About this task
In the listing below, find the line containing "blue can: 2 -> 3" and the line containing "green plate: 1 -> 3". Repeat exactly those two lines and every line between them, nothing more.
** Study material follows **
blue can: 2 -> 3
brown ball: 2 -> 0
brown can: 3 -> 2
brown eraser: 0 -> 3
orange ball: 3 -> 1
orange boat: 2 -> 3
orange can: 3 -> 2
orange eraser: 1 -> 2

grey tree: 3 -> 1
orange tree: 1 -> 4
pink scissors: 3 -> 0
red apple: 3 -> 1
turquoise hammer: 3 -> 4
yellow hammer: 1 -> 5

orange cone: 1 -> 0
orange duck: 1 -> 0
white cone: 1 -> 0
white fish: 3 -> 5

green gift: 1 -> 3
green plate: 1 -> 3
** End of Study material **
** Study material follows **
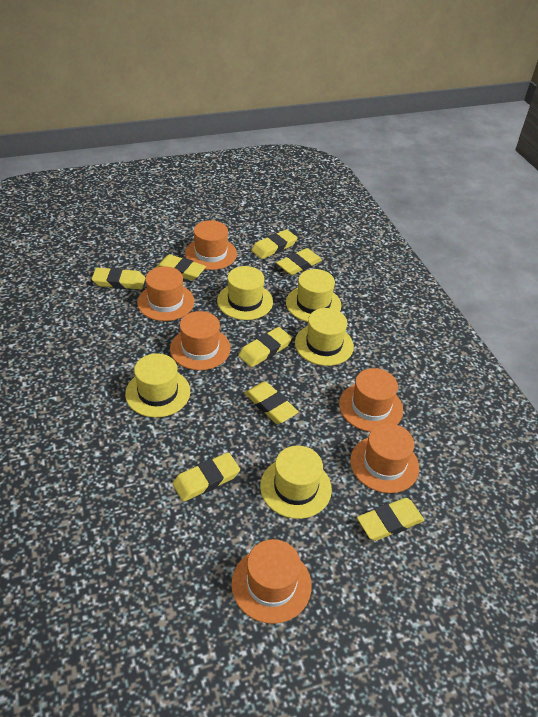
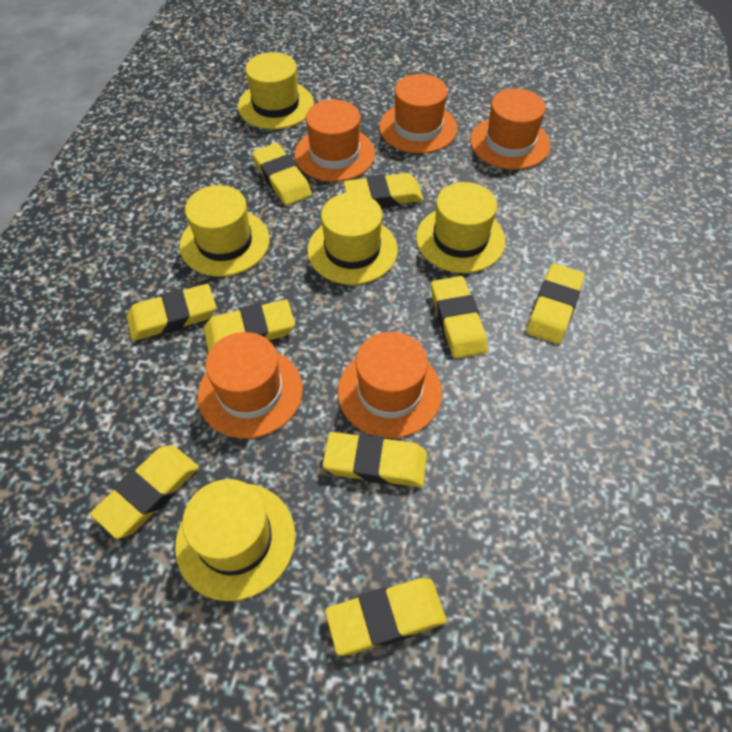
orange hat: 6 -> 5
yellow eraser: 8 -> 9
** End of Study material **
Result below
blue can: 2 -> 3
brown ball: 2 -> 0
brown can: 3 -> 2
brown eraser: 0 -> 3
orange ball: 3 -> 1
orange boat: 2 -> 3
orange can: 3 -> 2
orange eraser: 1 -> 2

grey tree: 3 -> 1
orange tree: 1 -> 4
pink scissors: 3 -> 0
red apple: 3 -> 1
turquoise hammer: 3 -> 4
yellow hammer: 1 -> 5

orange cone: 1 -> 0
orange duck: 1 -> 0
white cone: 1 -> 0
white fish: 3 -> 5

green gift: 1 -> 3
green plate: 1 -> 3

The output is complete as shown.